▶ _Records for the task_
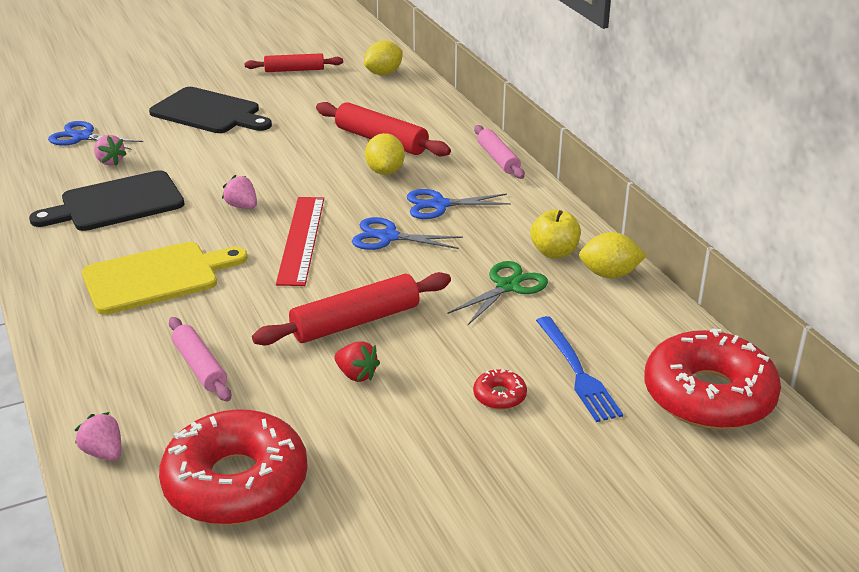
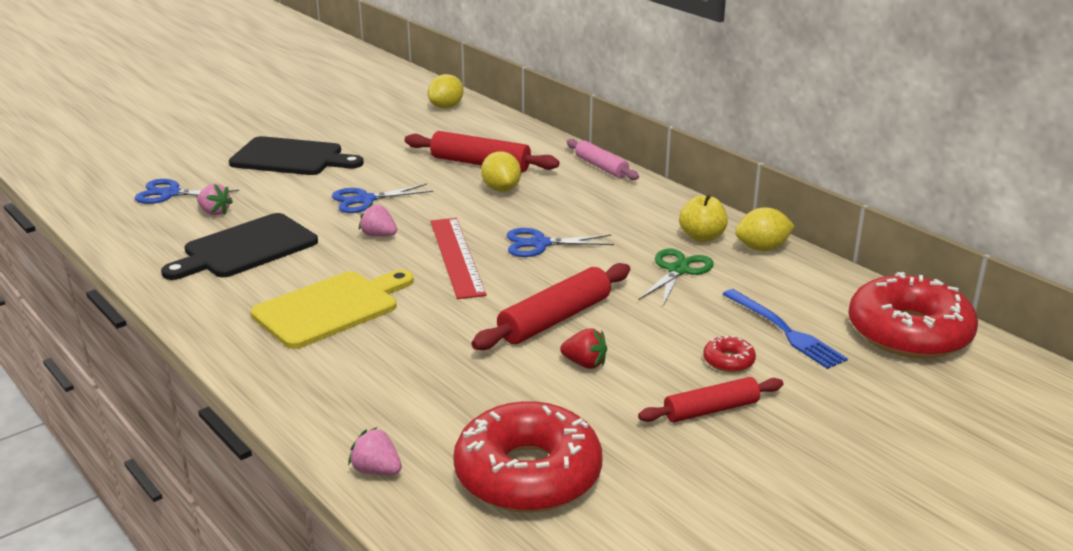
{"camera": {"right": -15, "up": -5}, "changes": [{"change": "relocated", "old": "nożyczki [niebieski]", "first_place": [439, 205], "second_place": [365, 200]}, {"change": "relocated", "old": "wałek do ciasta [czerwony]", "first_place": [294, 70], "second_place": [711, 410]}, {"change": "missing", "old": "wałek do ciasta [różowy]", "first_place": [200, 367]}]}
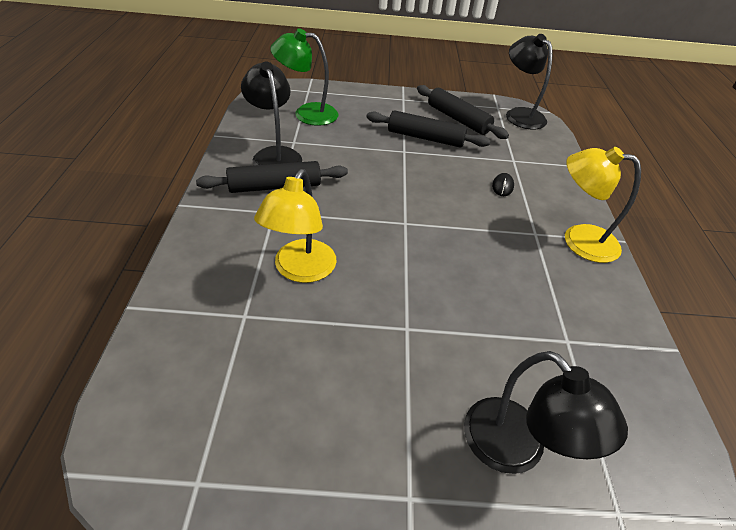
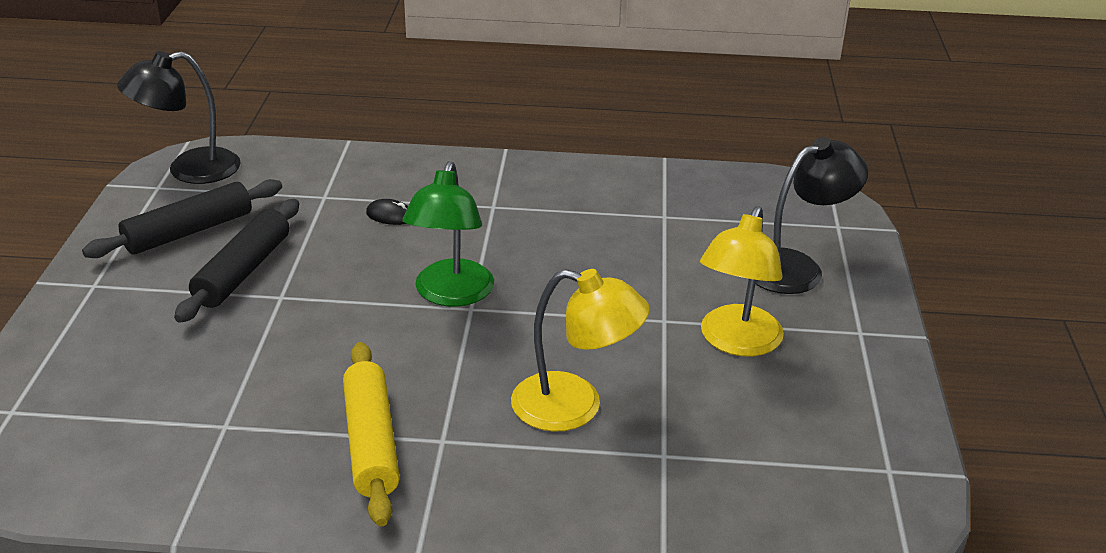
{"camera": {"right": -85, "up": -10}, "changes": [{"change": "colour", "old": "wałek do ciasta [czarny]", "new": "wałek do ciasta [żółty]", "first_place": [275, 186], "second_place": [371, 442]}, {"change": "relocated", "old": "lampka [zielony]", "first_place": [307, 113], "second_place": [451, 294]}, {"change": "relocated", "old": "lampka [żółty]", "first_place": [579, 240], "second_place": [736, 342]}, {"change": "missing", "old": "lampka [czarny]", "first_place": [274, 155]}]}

* * *

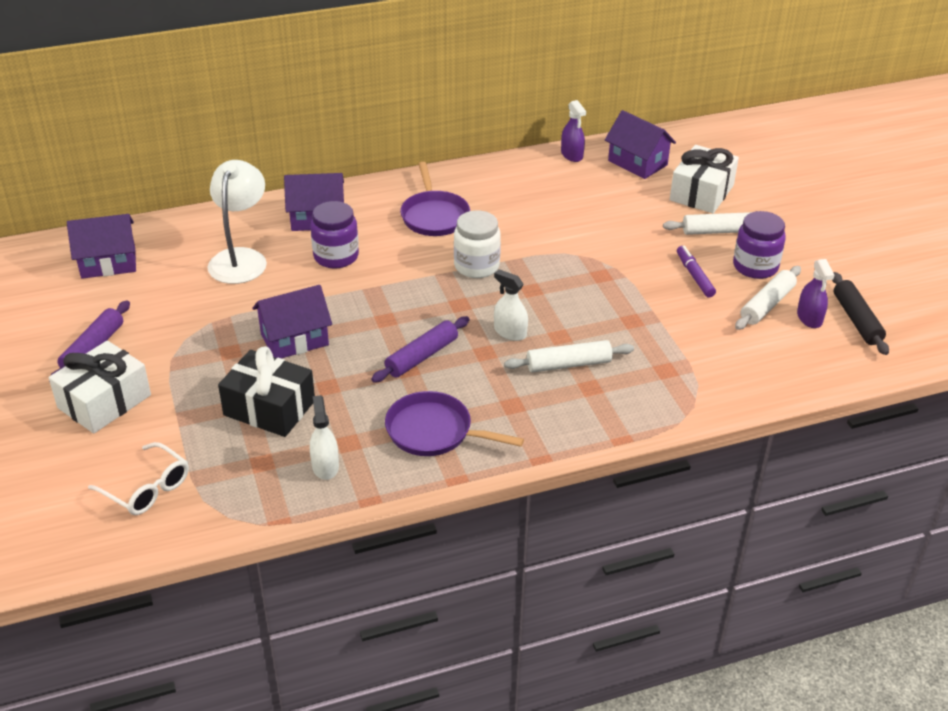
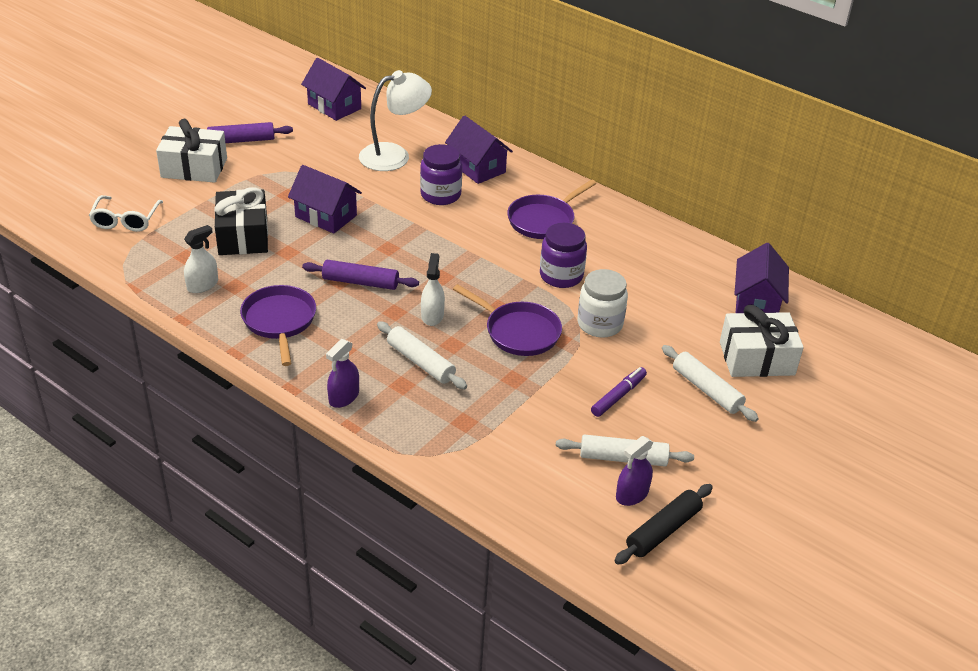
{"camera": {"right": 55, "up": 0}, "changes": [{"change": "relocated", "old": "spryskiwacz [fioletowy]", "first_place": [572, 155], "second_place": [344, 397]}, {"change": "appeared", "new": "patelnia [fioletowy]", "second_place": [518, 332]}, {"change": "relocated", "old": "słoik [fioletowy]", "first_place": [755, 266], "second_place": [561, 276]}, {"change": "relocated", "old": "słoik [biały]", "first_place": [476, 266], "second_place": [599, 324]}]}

▶ _Exercise goal_
Give the number of lines above that hold "ciasta", with no other words.

▶ _Your solution_
2